## start STORED DATA
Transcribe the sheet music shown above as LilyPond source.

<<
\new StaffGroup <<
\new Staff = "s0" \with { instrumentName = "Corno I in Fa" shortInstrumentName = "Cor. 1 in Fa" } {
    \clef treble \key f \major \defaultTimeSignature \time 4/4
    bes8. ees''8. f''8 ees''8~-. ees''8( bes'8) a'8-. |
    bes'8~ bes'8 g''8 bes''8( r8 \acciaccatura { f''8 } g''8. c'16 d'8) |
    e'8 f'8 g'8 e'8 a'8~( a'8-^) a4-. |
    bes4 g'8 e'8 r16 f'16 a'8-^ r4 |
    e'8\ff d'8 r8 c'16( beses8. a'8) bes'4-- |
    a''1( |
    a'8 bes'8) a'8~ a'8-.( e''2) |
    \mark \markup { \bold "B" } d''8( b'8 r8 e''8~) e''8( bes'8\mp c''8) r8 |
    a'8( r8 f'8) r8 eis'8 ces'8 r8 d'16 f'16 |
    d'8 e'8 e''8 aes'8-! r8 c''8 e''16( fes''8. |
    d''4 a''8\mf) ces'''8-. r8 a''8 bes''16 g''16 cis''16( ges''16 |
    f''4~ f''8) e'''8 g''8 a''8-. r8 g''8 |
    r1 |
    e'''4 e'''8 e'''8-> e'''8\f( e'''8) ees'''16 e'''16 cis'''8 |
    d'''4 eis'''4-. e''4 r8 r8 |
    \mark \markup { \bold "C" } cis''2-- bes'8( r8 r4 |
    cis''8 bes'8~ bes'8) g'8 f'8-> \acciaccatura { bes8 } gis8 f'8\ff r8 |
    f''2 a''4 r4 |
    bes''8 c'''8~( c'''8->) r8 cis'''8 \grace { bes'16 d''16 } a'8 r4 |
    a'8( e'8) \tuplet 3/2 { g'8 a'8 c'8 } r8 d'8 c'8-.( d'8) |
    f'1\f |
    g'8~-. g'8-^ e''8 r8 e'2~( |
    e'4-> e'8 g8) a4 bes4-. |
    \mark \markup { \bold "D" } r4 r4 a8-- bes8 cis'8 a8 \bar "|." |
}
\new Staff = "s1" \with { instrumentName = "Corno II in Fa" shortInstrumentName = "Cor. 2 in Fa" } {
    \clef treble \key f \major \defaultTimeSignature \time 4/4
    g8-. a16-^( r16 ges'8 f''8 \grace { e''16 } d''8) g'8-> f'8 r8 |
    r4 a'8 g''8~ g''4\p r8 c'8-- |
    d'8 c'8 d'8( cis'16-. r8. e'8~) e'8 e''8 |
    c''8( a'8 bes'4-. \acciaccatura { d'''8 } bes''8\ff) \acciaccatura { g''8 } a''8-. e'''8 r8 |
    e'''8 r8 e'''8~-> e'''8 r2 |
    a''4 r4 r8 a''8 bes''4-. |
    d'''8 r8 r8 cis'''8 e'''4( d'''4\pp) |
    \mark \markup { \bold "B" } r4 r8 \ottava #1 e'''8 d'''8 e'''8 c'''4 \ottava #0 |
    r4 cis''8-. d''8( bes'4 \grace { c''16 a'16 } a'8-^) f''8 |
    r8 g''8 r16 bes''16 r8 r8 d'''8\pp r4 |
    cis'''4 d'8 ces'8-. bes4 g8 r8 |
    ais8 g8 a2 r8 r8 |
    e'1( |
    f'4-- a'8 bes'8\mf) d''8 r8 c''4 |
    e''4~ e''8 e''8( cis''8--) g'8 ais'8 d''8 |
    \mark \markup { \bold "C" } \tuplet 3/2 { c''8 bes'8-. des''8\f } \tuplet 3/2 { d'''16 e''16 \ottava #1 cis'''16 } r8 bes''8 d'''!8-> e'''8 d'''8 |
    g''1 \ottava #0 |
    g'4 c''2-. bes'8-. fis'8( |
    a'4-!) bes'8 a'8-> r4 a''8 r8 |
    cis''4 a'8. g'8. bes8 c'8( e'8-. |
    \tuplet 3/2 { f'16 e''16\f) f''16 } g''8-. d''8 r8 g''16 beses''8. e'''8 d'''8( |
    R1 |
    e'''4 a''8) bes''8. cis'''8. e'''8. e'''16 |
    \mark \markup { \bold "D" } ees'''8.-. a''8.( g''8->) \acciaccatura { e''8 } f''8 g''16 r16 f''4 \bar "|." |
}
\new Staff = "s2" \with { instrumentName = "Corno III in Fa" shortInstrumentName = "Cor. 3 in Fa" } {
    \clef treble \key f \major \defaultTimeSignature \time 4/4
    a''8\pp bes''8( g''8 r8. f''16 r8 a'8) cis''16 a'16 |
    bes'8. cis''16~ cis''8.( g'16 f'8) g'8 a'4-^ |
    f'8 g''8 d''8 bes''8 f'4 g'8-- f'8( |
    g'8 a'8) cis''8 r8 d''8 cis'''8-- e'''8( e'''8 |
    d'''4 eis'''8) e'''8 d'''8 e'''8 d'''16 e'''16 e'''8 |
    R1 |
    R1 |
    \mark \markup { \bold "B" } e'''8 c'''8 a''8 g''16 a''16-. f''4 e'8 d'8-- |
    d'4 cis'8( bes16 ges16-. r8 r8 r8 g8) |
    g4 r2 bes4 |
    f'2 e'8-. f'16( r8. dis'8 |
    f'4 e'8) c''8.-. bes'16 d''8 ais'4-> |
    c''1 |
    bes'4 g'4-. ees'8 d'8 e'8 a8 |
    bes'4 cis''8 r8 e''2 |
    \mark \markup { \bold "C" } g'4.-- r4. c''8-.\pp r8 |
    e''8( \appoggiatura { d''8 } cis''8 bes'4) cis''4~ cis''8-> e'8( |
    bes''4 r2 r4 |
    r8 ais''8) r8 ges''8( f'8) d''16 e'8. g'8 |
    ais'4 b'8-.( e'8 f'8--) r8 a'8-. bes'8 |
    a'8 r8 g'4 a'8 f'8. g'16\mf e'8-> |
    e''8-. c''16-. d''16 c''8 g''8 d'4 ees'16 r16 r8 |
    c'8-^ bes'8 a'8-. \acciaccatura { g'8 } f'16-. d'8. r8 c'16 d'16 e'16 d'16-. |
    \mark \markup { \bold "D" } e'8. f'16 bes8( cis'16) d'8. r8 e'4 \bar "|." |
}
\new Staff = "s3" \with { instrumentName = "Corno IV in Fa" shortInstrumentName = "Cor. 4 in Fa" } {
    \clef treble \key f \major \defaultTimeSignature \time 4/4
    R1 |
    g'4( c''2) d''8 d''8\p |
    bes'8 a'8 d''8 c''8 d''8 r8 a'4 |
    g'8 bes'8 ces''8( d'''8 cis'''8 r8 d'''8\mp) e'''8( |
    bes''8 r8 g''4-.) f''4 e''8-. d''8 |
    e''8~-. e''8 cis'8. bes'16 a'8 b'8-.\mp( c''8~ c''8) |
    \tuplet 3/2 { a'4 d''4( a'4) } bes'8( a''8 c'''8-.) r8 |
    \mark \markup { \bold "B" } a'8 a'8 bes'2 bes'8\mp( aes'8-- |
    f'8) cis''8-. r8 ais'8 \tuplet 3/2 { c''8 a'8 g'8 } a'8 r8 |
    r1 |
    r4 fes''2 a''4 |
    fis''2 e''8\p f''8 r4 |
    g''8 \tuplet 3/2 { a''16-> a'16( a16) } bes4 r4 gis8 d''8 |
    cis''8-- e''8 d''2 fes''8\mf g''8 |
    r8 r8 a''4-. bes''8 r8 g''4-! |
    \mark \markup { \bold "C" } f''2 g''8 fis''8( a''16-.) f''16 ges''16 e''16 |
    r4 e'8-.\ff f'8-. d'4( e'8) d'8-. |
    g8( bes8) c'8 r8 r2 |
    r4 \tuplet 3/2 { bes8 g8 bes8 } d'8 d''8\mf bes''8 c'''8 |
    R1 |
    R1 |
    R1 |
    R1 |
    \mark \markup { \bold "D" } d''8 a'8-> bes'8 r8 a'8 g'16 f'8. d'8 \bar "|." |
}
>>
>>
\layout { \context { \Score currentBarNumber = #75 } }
## end STORED DATA
Identify each line of the records above that contains the string "mark", and copy every such line in full. Matching is case-sensitive.

— OUTPUT FOR THIS TASK —
    \mark \markup { \bold "B" } d''8( b'8 r8 e''8~) e''8( bes'8\mp c''8) r8 |
    \mark \markup { \bold "C" } cis''2-- bes'8( r8 r4 |
    \mark \markup { \bold "D" } r4 r4 a8-- bes8 cis'8 a8 \bar "|." |
    \mark \markup { \bold "B" } r4 r8 \ottava #1 e'''8 d'''8 e'''8 c'''4 \ottava #0 |
    \mark \markup { \bold "C" } \tuplet 3/2 { c''8 bes'8-. des''8\f } \tuplet 3/2 { d'''16 e''16 \ottava #1 cis'''16 } r8 bes''8 d'''!8-> e'''8 d'''8 |
    \mark \markup { \bold "D" } ees'''8.-. a''8.( g''8->) \acciaccatura { e''8 } f''8 g''16 r16 f''4 \bar "|." |
    \mark \markup { \bold "B" } e'''8 c'''8 a''8 g''16 a''16-. f''4 e'8 d'8-- |
    \mark \markup { \bold "C" } g'4.-- r4. c''8-.\pp r8 |
    \mark \markup { \bold "D" } e'8. f'16 bes8( cis'16) d'8. r8 e'4 \bar "|." |
    \mark \markup { \bold "B" } a'8 a'8 bes'2 bes'8\mp( aes'8-- |
    \mark \markup { \bold "C" } f''2 g''8 fis''8( a''16-.) f''16 ges''16 e''16 |
    \mark \markup { \bold "D" } d''8 a'8-> bes'8 r8 a'8 g'16 f'8. d'8 \bar "|." |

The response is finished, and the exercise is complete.